# Exercise directions
In the records, find each line where "VEXT" occurs, and copy it.

# Data for the task
:::

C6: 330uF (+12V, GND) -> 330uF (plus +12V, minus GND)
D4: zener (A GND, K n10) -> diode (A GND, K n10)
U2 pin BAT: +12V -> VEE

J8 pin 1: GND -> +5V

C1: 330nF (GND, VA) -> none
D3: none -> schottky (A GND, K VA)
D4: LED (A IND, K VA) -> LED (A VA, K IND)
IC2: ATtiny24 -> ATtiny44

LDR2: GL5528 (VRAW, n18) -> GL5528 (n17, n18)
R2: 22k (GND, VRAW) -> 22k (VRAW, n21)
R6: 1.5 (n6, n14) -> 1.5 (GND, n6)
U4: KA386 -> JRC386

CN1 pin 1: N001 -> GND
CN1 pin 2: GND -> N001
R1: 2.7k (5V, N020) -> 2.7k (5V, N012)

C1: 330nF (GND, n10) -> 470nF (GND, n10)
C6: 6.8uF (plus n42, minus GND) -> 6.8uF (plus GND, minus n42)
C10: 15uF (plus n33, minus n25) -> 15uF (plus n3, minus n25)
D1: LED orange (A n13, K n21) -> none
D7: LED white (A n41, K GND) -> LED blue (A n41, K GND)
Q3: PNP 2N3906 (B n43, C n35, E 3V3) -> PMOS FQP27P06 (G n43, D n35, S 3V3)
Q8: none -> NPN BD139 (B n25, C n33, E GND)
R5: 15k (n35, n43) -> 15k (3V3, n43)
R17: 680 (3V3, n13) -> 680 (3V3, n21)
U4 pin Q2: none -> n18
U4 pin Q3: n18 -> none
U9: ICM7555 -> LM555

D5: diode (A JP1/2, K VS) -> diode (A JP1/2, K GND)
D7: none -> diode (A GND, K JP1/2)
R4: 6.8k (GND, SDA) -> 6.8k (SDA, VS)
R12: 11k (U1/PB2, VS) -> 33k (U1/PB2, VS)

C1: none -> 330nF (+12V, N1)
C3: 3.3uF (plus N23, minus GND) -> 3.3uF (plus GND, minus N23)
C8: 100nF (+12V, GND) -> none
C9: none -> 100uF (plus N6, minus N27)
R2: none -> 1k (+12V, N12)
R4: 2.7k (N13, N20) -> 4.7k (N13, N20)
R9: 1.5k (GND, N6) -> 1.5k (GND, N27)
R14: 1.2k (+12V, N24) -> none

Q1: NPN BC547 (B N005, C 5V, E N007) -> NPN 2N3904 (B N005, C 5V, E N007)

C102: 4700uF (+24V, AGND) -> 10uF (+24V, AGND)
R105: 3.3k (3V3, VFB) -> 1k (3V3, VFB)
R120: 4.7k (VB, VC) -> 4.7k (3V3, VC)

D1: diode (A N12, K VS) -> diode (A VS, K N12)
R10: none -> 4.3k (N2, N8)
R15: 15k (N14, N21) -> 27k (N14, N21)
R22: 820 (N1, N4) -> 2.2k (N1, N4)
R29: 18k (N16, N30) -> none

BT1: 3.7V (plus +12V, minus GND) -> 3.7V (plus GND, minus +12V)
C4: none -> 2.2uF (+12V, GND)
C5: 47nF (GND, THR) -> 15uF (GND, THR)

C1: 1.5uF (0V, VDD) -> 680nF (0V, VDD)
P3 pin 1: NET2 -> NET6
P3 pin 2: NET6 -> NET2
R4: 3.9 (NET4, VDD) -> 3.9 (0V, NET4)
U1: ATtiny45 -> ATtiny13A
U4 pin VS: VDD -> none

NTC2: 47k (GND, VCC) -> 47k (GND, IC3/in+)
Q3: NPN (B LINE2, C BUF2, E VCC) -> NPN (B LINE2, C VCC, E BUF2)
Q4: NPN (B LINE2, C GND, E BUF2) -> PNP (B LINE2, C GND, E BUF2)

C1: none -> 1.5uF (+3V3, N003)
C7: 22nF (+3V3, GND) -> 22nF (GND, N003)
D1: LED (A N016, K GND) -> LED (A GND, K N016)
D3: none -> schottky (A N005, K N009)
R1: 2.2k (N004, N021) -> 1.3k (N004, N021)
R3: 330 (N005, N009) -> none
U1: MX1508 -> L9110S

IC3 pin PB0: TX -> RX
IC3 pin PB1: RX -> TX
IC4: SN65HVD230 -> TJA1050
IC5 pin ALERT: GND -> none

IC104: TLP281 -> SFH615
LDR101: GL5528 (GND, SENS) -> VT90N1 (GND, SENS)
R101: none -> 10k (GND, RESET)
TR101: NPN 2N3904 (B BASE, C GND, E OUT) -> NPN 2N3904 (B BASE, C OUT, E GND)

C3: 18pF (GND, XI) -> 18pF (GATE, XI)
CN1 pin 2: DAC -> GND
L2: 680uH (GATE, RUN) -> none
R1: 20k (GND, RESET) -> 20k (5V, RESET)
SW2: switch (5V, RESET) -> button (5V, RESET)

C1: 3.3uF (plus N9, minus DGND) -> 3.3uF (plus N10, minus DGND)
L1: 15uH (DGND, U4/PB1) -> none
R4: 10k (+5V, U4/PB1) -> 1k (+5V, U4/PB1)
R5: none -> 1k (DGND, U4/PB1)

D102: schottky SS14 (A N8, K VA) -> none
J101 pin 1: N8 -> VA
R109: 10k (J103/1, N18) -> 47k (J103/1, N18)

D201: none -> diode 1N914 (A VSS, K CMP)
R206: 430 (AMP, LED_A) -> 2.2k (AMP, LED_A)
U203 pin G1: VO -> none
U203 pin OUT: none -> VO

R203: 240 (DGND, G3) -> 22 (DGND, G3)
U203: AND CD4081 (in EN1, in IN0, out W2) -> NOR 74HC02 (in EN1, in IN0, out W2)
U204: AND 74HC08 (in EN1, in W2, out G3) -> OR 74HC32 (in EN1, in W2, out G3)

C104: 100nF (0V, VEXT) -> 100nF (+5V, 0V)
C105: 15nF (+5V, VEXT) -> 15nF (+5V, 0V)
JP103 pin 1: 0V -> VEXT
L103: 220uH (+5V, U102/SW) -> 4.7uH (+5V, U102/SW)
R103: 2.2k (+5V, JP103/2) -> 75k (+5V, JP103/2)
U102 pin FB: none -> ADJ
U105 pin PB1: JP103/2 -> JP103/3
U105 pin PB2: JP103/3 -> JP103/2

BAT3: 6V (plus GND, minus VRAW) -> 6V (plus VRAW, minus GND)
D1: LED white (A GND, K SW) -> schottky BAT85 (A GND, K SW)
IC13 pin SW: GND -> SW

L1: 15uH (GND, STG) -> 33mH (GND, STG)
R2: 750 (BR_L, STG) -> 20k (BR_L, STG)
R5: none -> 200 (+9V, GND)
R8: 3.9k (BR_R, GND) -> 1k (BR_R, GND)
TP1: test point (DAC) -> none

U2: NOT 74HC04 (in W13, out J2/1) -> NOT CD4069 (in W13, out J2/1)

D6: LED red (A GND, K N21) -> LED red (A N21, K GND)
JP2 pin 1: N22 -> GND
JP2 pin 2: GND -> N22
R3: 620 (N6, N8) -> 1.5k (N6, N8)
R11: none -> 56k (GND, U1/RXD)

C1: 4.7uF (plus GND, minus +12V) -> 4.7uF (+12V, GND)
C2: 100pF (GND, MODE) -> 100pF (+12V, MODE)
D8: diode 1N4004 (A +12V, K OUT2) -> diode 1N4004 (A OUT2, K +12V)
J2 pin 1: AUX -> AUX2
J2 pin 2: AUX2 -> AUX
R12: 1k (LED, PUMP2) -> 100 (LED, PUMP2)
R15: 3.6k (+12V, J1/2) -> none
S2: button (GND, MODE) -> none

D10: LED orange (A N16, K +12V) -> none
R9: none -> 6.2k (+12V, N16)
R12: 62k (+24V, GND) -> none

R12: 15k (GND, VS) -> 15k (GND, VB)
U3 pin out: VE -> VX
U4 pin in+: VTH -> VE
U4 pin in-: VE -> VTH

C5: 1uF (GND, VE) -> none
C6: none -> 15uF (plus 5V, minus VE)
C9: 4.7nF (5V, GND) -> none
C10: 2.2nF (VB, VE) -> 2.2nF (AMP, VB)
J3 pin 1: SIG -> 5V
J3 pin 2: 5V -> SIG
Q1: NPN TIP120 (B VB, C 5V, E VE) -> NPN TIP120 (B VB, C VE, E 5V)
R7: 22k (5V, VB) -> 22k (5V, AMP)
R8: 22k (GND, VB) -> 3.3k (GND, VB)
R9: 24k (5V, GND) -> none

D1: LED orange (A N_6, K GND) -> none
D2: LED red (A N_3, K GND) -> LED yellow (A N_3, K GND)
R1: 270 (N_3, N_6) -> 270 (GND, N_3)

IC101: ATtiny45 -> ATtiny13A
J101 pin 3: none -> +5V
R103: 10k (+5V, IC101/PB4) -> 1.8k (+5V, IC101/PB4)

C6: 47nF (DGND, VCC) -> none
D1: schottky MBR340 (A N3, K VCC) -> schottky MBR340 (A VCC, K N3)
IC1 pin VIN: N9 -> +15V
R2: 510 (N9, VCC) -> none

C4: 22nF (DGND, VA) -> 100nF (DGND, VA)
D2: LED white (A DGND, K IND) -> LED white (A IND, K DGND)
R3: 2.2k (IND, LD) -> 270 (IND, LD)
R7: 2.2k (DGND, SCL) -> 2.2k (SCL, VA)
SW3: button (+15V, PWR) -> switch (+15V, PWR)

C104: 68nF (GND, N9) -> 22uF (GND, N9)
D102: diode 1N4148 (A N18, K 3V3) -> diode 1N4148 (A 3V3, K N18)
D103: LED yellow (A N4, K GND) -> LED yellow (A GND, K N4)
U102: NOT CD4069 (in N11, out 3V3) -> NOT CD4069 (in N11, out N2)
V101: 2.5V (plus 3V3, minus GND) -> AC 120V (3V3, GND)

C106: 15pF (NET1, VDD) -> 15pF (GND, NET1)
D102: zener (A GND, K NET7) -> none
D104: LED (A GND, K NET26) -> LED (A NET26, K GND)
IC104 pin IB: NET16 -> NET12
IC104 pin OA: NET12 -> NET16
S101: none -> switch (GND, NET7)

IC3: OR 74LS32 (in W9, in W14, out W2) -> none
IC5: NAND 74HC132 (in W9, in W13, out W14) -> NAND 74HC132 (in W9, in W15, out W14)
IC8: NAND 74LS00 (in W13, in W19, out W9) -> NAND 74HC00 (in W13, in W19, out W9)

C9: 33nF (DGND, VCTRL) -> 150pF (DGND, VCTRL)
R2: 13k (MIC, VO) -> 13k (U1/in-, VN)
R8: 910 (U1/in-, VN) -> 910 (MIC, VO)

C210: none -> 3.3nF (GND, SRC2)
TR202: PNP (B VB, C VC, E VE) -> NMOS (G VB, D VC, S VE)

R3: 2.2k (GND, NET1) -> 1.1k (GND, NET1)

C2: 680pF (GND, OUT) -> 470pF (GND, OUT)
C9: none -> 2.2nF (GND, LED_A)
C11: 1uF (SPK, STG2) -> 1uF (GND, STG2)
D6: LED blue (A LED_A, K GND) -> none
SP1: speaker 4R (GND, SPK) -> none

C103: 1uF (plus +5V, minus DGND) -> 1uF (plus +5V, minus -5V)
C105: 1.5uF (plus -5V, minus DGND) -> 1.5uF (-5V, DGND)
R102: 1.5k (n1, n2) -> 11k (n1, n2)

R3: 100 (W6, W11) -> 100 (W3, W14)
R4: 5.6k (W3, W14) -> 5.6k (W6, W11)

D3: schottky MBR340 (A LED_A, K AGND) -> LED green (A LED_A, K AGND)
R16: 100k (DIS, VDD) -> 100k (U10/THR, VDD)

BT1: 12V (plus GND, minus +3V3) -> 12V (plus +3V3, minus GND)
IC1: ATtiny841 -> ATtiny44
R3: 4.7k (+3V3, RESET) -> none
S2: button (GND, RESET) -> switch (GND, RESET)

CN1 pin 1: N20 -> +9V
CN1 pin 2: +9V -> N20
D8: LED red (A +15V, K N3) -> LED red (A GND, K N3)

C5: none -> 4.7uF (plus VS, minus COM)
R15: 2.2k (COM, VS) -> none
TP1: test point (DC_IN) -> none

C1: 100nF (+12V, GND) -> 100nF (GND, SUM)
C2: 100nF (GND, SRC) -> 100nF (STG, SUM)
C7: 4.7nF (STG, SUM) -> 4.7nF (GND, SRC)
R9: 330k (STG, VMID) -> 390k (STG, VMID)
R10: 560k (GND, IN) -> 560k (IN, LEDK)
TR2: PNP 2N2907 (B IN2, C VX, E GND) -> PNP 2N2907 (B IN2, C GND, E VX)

:::

# Task answer
C104: 100nF (0V, VEXT) -> 100nF (+5V, 0V)
C105: 15nF (+5V, VEXT) -> 15nF (+5V, 0V)
JP103 pin 1: 0V -> VEXT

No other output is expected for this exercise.